### RECORDS SUPPLIED
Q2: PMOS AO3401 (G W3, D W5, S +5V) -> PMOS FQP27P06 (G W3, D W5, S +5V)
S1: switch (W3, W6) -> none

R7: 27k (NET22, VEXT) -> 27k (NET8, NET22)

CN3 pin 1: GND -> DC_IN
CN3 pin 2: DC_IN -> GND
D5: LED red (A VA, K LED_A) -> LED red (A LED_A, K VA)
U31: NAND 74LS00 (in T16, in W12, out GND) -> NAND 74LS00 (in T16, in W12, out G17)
######
WORK TASK - Would you write out the full listing exactly as given?

ANSWER SPACE -
Q2: PMOS AO3401 (G W3, D W5, S +5V) -> PMOS FQP27P06 (G W3, D W5, S +5V)
S1: switch (W3, W6) -> none

R7: 27k (NET22, VEXT) -> 27k (NET8, NET22)

CN3 pin 1: GND -> DC_IN
CN3 pin 2: DC_IN -> GND
D5: LED red (A VA, K LED_A) -> LED red (A LED_A, K VA)
U31: NAND 74LS00 (in T16, in W12, out GND) -> NAND 74LS00 (in T16, in W12, out G17)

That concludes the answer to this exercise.